Problem statement: The whole listing below is to be copied exactly, with every picture left out.

Given material:
Start of Block

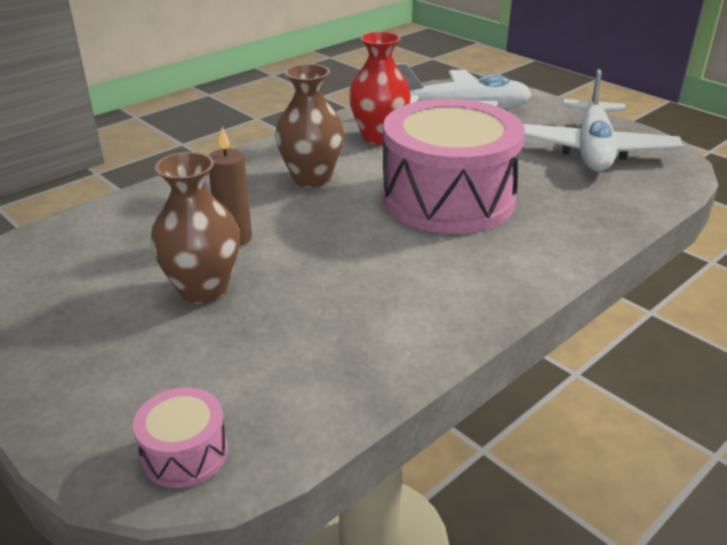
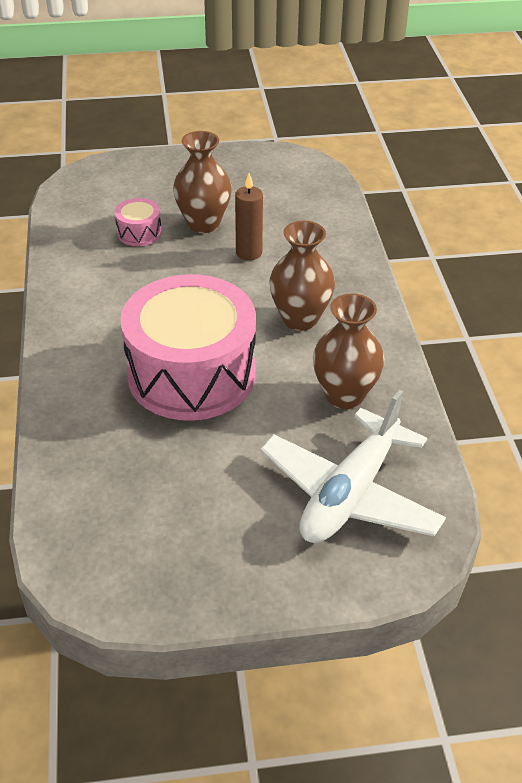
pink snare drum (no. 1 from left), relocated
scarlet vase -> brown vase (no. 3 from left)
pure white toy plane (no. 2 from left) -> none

End of Block

Answer below:
pink snare drum (no. 1 from left), relocated
scarlet vase -> brown vase (no. 3 from left)
pure white toy plane (no. 2 from left) -> none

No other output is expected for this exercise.